◆ TASK PROMPT ◆
Leave the pictures out and print every record below exactly as it stands.

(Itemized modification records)
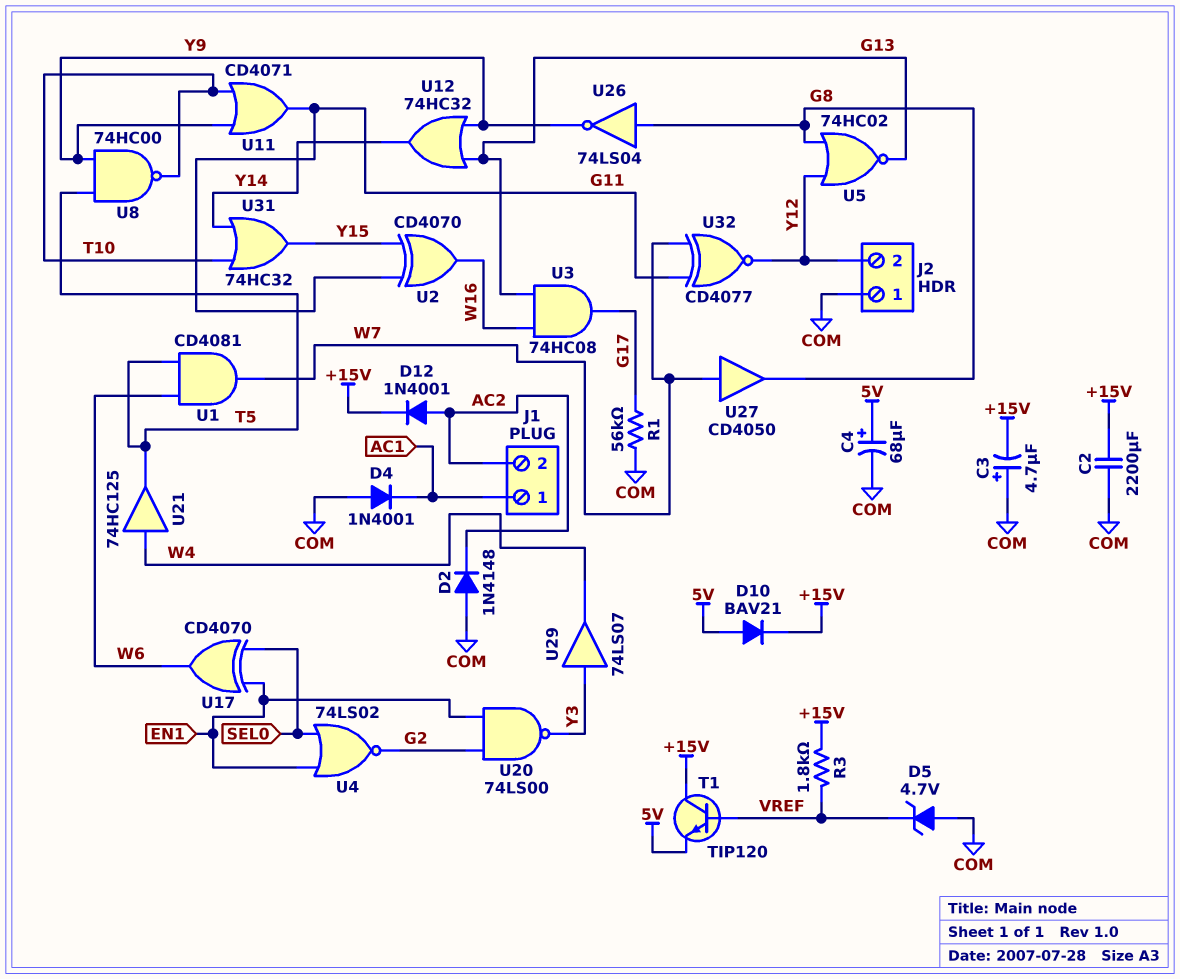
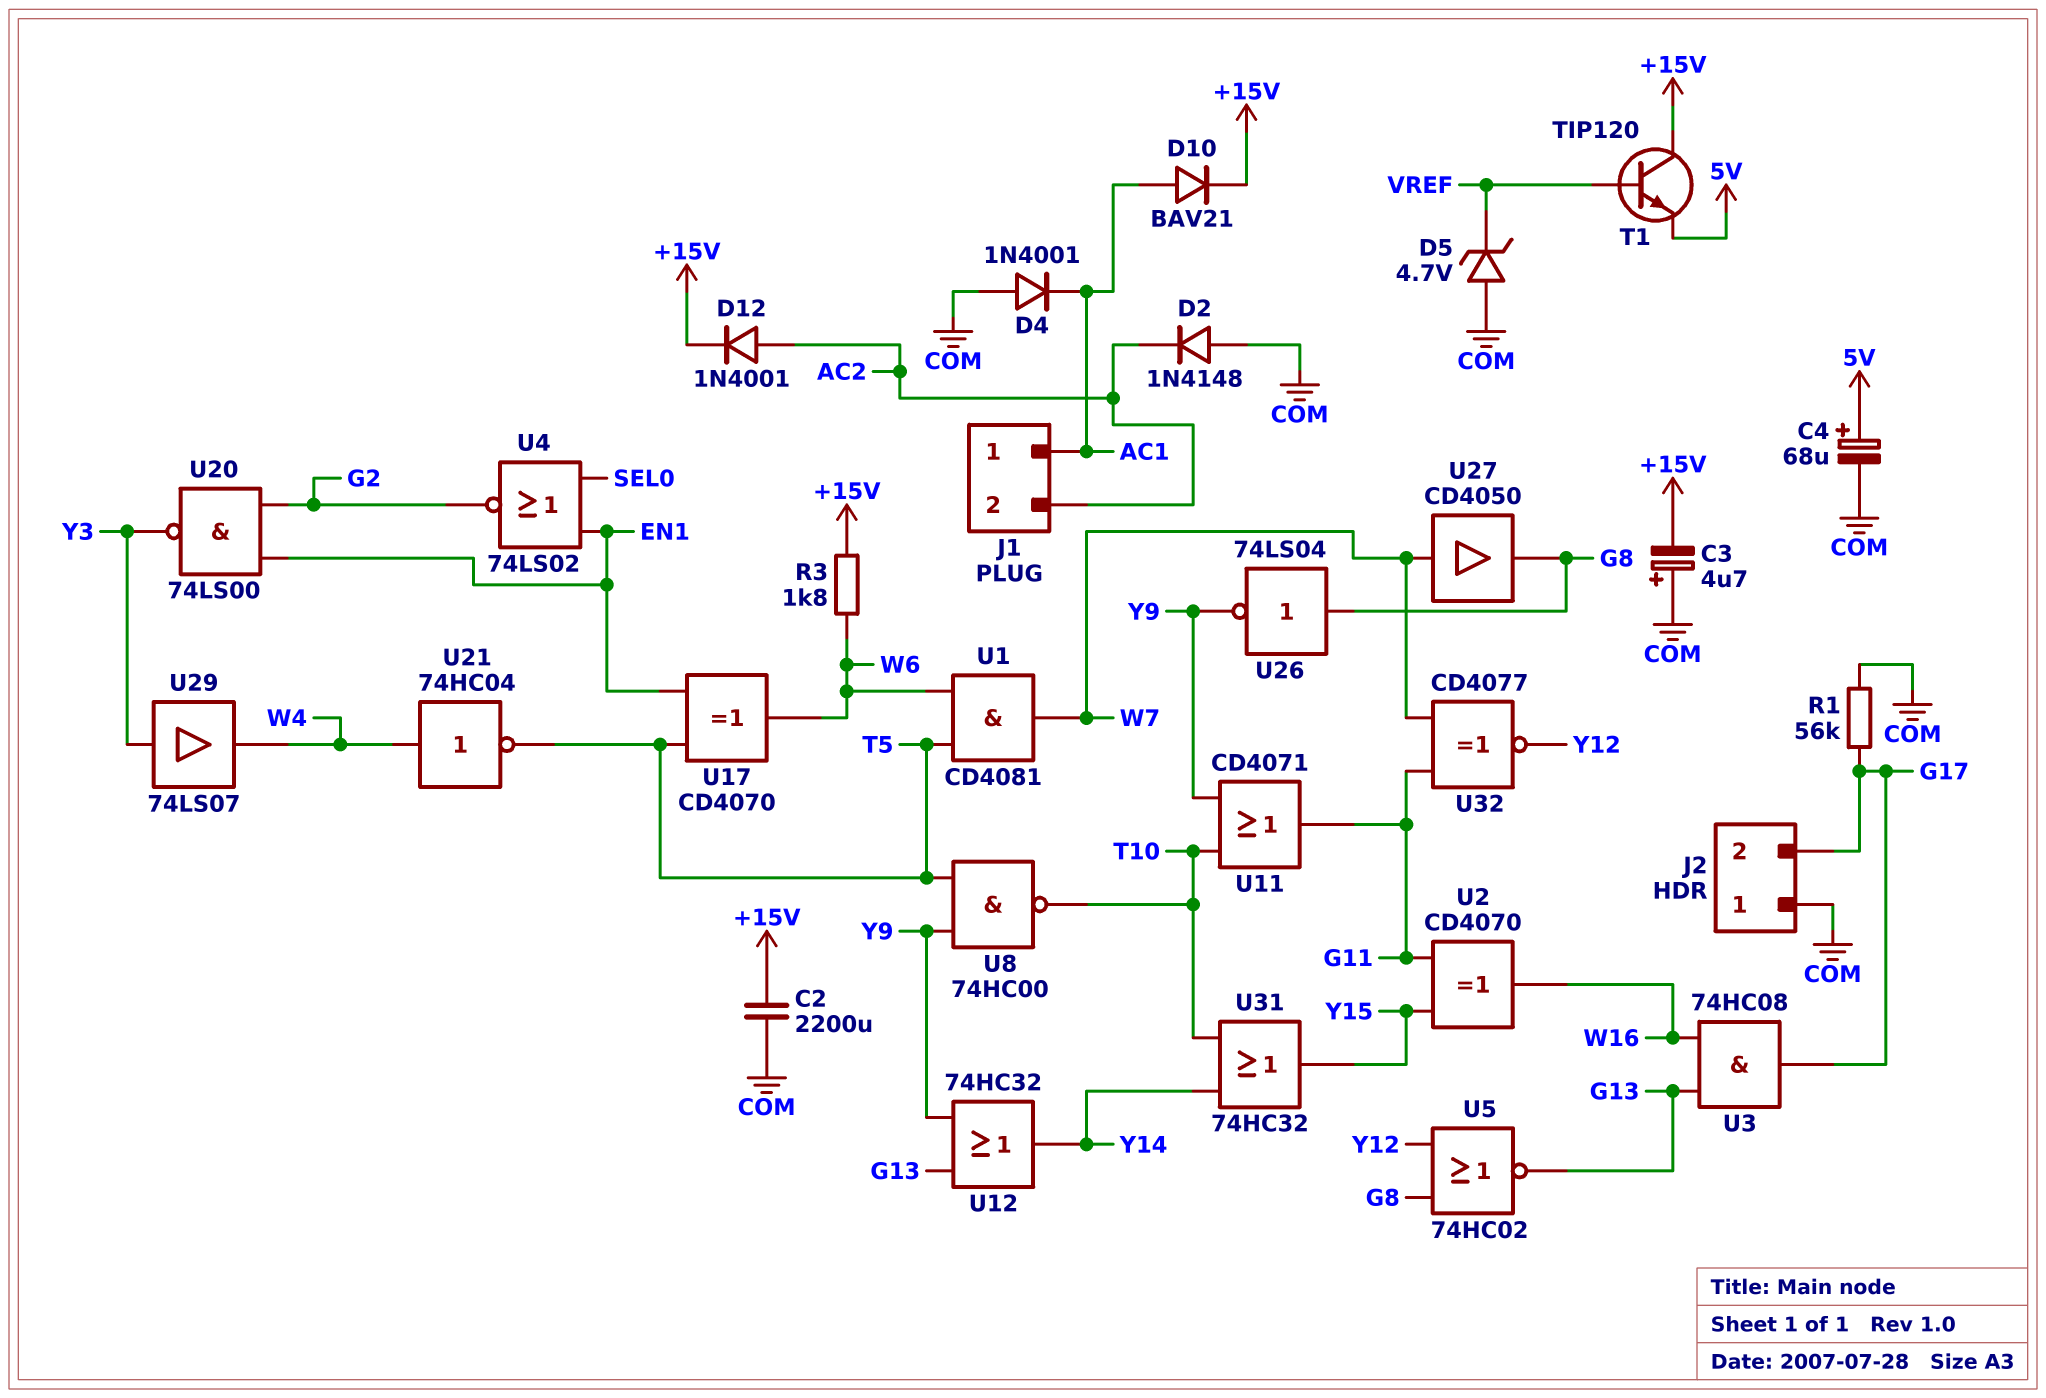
D10: diode BAV21 (A 5V, K +15V) -> diode BAV21 (A AC1, K +15V)
J2 pin 2: Y12 -> G17
R3: 1.8k (+15V, VREF) -> 1.8k (+15V, W6)
U17: XOR CD4070 (in EN1, in SEL0, out W6) -> XOR CD4070 (in EN1, in T5, out W6)
U21: buffer 74HC125 (in W4, out T5) -> NOT 74HC04 (in W4, out T5)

◆ RESULT FOR THIS EXERCISE ◆
D10: diode BAV21 (A 5V, K +15V) -> diode BAV21 (A AC1, K +15V)
J2 pin 2: Y12 -> G17
R3: 1.8k (+15V, VREF) -> 1.8k (+15V, W6)
U17: XOR CD4070 (in EN1, in SEL0, out W6) -> XOR CD4070 (in EN1, in T5, out W6)
U21: buffer 74HC125 (in W4, out T5) -> NOT 74HC04 (in W4, out T5)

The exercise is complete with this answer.